Collected material –
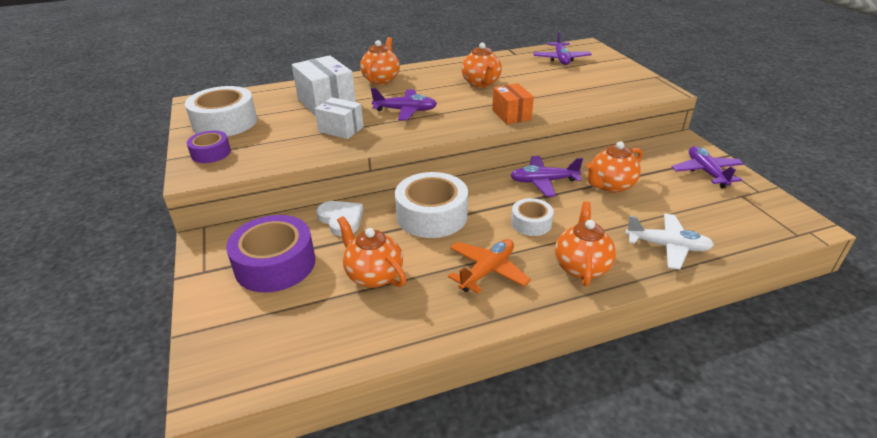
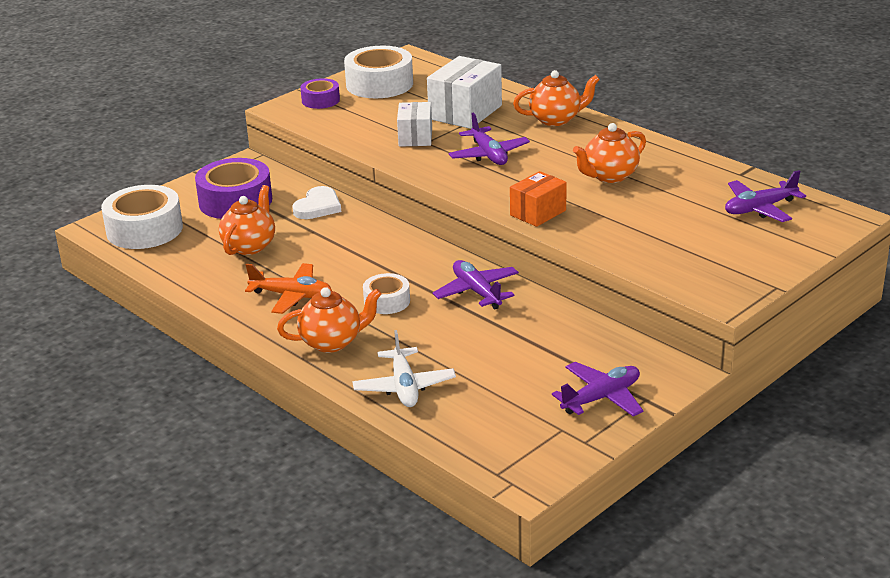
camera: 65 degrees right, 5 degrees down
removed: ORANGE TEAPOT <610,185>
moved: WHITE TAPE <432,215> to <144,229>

Assignment – None of the pictures should be carried over when the data above is transcribed exactly.

Finished task –
camera: 65 degrees right, 5 degrees down
removed: ORANGE TEAPOT <610,185>
moved: WHITE TAPE <432,215> to <144,229>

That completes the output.